_What this task involves_.
Output, without alteration, the first line of the entries and each line after it, stopping with the line that contains "Q2: PMOS BS250".
*** Data shown ***
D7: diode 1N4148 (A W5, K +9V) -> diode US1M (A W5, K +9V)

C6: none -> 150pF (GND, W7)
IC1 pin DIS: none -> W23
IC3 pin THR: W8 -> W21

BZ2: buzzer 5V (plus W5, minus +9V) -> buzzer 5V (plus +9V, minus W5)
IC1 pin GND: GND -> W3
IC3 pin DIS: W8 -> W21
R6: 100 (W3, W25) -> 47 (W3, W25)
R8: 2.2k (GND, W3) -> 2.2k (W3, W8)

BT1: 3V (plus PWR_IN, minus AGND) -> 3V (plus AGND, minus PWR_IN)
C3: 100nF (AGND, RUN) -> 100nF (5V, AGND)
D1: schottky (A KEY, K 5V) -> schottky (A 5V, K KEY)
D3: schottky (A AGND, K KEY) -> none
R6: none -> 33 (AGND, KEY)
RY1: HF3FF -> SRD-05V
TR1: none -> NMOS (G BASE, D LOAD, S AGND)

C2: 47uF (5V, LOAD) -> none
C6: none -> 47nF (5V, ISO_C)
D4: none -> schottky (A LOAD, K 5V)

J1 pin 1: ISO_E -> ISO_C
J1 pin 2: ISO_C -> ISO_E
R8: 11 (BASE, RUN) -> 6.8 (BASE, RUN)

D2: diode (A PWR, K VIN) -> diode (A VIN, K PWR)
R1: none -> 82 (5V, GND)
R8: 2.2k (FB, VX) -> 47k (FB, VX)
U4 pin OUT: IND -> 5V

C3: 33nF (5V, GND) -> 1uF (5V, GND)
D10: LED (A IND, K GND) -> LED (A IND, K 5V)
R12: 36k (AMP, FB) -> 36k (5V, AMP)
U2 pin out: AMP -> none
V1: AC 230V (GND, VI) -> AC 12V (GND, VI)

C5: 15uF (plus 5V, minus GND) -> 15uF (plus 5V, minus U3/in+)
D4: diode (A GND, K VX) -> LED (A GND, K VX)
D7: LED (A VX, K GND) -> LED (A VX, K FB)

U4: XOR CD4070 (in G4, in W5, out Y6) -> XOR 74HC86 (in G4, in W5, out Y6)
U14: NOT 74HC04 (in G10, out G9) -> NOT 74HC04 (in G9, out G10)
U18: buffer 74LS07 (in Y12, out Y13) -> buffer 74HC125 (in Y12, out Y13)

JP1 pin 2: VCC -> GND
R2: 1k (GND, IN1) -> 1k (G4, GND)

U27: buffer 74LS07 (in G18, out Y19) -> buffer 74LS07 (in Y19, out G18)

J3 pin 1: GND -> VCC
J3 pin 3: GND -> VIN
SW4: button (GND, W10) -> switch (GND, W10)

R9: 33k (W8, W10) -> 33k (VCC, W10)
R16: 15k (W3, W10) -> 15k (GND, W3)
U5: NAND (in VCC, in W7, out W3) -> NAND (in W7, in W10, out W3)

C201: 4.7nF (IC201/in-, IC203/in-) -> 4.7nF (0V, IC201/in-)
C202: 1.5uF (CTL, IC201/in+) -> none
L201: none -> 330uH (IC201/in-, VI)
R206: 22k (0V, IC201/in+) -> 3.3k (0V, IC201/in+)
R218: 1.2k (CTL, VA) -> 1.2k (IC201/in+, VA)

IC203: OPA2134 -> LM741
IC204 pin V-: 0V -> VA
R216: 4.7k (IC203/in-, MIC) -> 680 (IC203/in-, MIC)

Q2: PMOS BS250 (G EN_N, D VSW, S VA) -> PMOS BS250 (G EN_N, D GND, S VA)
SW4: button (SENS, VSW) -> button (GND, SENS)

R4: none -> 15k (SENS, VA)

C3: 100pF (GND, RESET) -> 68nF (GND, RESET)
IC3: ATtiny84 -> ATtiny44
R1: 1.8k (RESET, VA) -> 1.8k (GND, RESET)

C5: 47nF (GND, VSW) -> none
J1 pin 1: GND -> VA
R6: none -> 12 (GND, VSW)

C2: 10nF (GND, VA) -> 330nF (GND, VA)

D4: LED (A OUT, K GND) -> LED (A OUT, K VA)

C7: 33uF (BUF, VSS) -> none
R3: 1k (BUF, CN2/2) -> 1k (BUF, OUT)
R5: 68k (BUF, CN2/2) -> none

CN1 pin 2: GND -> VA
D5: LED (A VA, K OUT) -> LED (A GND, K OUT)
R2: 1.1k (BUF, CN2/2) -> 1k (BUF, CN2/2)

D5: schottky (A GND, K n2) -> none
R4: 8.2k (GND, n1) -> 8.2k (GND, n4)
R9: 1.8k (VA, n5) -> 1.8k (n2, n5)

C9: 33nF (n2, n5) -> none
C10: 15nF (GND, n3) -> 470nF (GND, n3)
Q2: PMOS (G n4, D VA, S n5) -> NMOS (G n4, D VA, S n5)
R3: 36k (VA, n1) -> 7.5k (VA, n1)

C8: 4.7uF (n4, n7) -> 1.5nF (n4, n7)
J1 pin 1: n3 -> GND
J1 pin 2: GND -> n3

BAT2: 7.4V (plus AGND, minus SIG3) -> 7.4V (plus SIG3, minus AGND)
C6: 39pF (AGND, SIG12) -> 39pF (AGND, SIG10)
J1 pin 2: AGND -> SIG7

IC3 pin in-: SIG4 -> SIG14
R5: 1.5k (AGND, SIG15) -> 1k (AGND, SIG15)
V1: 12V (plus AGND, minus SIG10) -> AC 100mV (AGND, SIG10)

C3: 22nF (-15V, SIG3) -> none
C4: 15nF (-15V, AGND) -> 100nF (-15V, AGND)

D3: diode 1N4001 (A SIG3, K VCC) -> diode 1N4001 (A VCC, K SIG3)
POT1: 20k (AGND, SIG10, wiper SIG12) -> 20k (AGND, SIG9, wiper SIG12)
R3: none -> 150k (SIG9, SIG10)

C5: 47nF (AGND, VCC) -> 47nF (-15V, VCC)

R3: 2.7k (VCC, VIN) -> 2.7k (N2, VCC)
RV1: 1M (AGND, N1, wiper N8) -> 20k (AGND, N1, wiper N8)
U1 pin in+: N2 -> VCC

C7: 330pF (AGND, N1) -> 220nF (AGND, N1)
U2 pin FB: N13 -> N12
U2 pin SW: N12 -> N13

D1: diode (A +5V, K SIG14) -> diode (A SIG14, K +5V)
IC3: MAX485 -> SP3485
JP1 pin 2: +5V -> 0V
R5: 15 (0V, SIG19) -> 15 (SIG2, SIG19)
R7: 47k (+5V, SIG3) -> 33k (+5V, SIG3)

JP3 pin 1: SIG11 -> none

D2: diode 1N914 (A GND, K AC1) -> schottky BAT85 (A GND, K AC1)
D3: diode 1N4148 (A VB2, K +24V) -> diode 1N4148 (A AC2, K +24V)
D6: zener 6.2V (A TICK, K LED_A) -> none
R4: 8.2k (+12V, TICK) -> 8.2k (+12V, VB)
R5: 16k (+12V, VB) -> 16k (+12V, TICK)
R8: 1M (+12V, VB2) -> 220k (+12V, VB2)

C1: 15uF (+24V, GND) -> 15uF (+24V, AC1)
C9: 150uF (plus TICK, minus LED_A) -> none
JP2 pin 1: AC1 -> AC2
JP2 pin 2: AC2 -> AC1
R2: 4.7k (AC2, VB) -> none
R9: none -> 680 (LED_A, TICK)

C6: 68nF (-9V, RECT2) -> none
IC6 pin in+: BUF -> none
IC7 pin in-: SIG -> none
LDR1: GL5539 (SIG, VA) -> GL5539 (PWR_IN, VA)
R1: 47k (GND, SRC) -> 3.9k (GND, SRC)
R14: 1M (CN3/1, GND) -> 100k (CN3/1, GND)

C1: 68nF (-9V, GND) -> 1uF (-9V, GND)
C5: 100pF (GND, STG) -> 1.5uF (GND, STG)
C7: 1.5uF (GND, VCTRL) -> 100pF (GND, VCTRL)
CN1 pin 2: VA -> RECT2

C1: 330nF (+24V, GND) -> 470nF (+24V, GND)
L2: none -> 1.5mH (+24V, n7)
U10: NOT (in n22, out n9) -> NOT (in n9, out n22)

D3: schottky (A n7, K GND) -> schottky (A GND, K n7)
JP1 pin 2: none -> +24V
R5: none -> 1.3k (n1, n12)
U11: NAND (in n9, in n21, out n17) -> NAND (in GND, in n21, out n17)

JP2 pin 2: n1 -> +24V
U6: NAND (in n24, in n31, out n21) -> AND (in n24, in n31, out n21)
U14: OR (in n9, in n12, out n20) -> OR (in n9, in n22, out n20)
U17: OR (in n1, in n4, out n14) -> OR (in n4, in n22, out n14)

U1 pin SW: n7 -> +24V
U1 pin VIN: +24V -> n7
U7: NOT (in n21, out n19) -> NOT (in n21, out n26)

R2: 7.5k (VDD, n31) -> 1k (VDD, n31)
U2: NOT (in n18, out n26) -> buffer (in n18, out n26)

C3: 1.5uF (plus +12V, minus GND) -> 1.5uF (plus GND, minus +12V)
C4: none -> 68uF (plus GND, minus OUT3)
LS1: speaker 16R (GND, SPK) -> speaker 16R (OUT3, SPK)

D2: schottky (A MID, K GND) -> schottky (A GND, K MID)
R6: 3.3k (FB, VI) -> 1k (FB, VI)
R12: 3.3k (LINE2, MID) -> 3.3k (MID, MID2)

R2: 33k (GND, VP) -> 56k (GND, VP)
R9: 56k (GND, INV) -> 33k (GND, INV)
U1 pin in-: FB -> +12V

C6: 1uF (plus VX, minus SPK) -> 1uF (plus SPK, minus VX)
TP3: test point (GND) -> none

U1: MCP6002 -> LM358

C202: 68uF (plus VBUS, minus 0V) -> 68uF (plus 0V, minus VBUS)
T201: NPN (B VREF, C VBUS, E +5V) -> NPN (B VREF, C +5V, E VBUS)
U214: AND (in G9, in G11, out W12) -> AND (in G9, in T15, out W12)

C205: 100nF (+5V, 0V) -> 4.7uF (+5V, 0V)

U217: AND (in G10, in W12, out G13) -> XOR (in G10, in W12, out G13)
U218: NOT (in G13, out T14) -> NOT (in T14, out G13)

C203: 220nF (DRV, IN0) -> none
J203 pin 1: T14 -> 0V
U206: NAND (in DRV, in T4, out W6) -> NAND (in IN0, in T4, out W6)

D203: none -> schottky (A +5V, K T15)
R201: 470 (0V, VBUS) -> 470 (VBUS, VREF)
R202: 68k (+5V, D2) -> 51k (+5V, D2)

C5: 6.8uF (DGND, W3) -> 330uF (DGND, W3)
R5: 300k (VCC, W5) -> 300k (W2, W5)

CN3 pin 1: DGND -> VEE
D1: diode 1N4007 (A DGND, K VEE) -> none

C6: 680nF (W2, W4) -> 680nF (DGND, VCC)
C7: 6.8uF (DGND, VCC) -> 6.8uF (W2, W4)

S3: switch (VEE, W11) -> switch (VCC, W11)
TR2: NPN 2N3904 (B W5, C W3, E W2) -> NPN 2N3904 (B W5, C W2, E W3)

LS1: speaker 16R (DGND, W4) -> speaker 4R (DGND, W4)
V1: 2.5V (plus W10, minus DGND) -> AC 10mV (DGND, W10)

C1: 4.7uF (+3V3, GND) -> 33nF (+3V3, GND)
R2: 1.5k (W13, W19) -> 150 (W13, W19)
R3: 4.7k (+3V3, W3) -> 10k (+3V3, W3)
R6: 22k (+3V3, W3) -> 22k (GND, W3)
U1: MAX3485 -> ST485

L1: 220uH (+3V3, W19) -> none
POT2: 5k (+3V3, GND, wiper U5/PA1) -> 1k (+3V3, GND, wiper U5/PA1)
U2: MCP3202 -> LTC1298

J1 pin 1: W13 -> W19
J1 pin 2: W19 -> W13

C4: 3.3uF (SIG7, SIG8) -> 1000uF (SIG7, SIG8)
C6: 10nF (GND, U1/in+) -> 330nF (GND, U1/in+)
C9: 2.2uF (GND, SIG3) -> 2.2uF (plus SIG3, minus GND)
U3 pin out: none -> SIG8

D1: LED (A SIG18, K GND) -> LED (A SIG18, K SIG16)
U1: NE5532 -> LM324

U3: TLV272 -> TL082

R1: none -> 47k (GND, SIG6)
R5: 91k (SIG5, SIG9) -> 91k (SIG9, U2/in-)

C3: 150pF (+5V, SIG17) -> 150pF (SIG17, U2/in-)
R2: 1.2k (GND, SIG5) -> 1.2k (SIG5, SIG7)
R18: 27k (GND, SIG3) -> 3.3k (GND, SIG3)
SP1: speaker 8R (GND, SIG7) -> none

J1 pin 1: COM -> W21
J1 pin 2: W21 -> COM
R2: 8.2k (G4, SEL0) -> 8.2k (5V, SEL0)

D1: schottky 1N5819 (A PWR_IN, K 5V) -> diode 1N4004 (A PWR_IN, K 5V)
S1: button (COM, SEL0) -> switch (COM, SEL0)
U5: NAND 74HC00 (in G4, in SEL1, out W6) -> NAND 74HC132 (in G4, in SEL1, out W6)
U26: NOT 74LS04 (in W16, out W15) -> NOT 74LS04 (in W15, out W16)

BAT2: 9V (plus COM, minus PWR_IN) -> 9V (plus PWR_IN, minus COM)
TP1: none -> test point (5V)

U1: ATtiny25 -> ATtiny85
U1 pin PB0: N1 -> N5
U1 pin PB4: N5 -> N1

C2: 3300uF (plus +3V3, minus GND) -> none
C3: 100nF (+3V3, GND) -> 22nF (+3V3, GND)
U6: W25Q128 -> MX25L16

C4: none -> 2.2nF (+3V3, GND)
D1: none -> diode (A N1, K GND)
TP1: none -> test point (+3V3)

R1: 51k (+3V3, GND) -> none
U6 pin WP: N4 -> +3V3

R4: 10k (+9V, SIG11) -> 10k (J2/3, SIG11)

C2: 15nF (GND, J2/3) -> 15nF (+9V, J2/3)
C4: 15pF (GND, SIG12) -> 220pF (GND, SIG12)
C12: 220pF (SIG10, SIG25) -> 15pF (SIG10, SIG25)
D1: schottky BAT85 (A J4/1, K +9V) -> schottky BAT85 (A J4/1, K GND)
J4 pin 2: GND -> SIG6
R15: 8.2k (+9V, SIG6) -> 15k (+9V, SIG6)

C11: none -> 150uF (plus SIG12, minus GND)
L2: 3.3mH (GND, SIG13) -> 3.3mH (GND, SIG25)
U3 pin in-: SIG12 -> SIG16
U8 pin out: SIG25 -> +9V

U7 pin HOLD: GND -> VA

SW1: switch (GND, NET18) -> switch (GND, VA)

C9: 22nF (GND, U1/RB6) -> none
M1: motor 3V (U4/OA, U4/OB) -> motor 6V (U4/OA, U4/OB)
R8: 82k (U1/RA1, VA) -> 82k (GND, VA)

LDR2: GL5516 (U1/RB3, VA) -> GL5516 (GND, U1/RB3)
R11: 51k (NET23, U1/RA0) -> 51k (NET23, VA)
*** End of Data shown ***
_Answer for the task_.
D7: diode 1N4148 (A W5, K +9V) -> diode US1M (A W5, K +9V)

C6: none -> 150pF (GND, W7)
IC1 pin DIS: none -> W23
IC3 pin THR: W8 -> W21

BZ2: buzzer 5V (plus W5, minus +9V) -> buzzer 5V (plus +9V, minus W5)
IC1 pin GND: GND -> W3
IC3 pin DIS: W8 -> W21
R6: 100 (W3, W25) -> 47 (W3, W25)
R8: 2.2k (GND, W3) -> 2.2k (W3, W8)

BT1: 3V (plus PWR_IN, minus AGND) -> 3V (plus AGND, minus PWR_IN)
C3: 100nF (AGND, RUN) -> 100nF (5V, AGND)
D1: schottky (A KEY, K 5V) -> schottky (A 5V, K KEY)
D3: schottky (A AGND, K KEY) -> none
R6: none -> 33 (AGND, KEY)
RY1: HF3FF -> SRD-05V
TR1: none -> NMOS (G BASE, D LOAD, S AGND)

C2: 47uF (5V, LOAD) -> none
C6: none -> 47nF (5V, ISO_C)
D4: none -> schottky (A LOAD, K 5V)

J1 pin 1: ISO_E -> ISO_C
J1 pin 2: ISO_C -> ISO_E
R8: 11 (BASE, RUN) -> 6.8 (BASE, RUN)

D2: diode (A PWR, K VIN) -> diode (A VIN, K PWR)
R1: none -> 82 (5V, GND)
R8: 2.2k (FB, VX) -> 47k (FB, VX)
U4 pin OUT: IND -> 5V

C3: 33nF (5V, GND) -> 1uF (5V, GND)
D10: LED (A IND, K GND) -> LED (A IND, K 5V)
R12: 36k (AMP, FB) -> 36k (5V, AMP)
U2 pin out: AMP -> none
V1: AC 230V (GND, VI) -> AC 12V (GND, VI)

C5: 15uF (plus 5V, minus GND) -> 15uF (plus 5V, minus U3/in+)
D4: diode (A GND, K VX) -> LED (A GND, K VX)
D7: LED (A VX, K GND) -> LED (A VX, K FB)

U4: XOR CD4070 (in G4, in W5, out Y6) -> XOR 74HC86 (in G4, in W5, out Y6)
U14: NOT 74HC04 (in G10, out G9) -> NOT 74HC04 (in G9, out G10)
U18: buffer 74LS07 (in Y12, out Y13) -> buffer 74HC125 (in Y12, out Y13)

JP1 pin 2: VCC -> GND
R2: 1k (GND, IN1) -> 1k (G4, GND)

U27: buffer 74LS07 (in G18, out Y19) -> buffer 74LS07 (in Y19, out G18)

J3 pin 1: GND -> VCC
J3 pin 3: GND -> VIN
SW4: button (GND, W10) -> switch (GND, W10)

R9: 33k (W8, W10) -> 33k (VCC, W10)
R16: 15k (W3, W10) -> 15k (GND, W3)
U5: NAND (in VCC, in W7, out W3) -> NAND (in W7, in W10, out W3)

C201: 4.7nF (IC201/in-, IC203/in-) -> 4.7nF (0V, IC201/in-)
C202: 1.5uF (CTL, IC201/in+) -> none
L201: none -> 330uH (IC201/in-, VI)
R206: 22k (0V, IC201/in+) -> 3.3k (0V, IC201/in+)
R218: 1.2k (CTL, VA) -> 1.2k (IC201/in+, VA)

IC203: OPA2134 -> LM741
IC204 pin V-: 0V -> VA
R216: 4.7k (IC203/in-, MIC) -> 680 (IC203/in-, MIC)

Q2: PMOS BS250 (G EN_N, D VSW, S VA) -> PMOS BS250 (G EN_N, D GND, S VA)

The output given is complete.